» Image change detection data
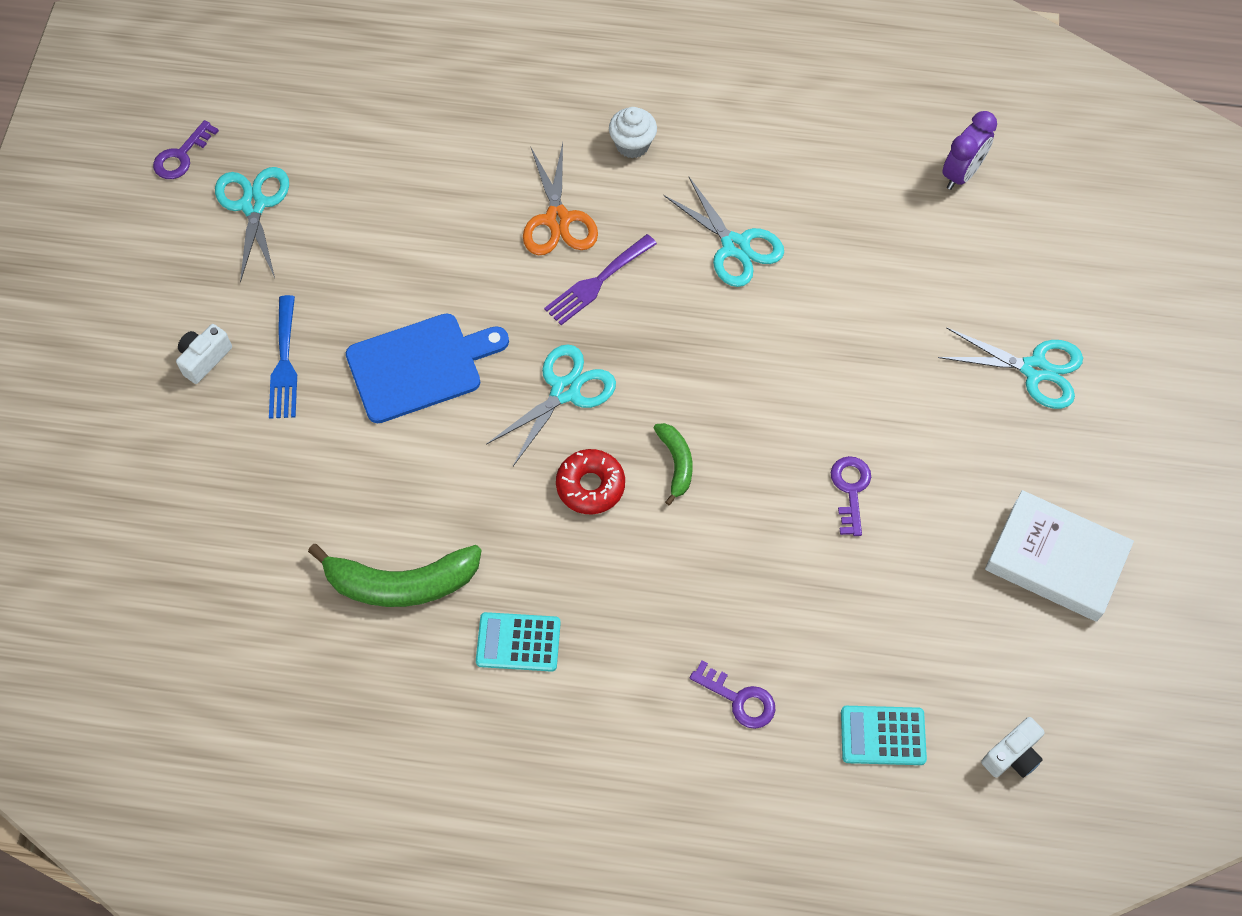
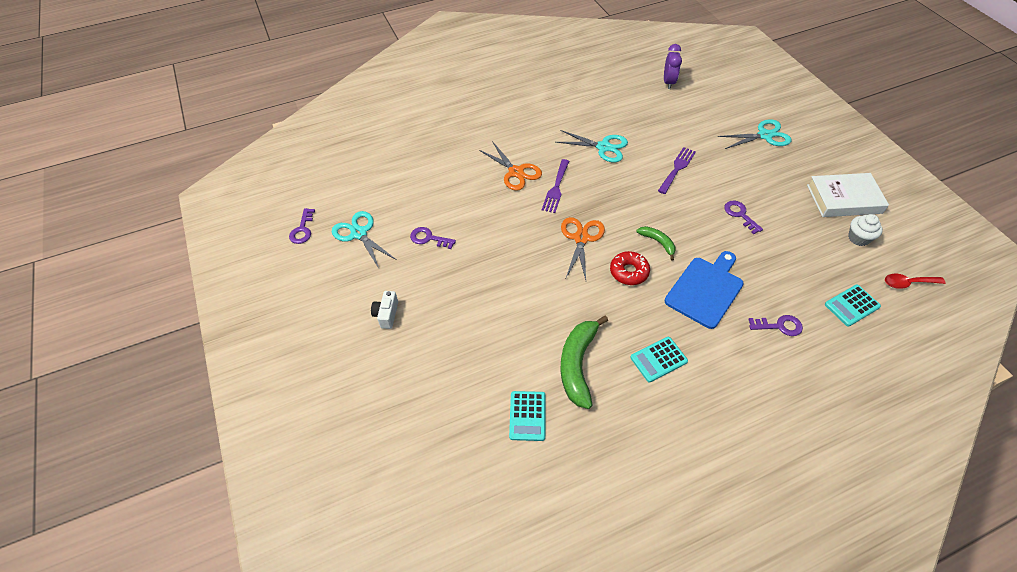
camera: 30 degrees left, 10 degrees down
(280, 613) = (527, 416): none -> turquoise calculator
(284, 363) = (432, 295): blue fork -> none
(345, 267) = (429, 238): none -> purple key
(401, 583) = (578, 365): green banana -> green banana turned 135 degrees clockwise
(420, 366) = (503, 262): blue cutting board -> blue cutting board (705, 289)
(565, 391) = (581, 238): turquoise scissors -> orange scissors
(632, 144) = (524, 130): white cupcake -> white cupcake (858, 238)
(823, 351) = (677, 168): none -> purple fork
(1012, 755) = (908, 283): white camera -> red spoon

» Work instructions
For each line in the entries that holds "turquoise", return that line.

» Task output
(280, 613) = (527, 416): none -> turquoise calculator
(565, 391) = (581, 238): turquoise scissors -> orange scissors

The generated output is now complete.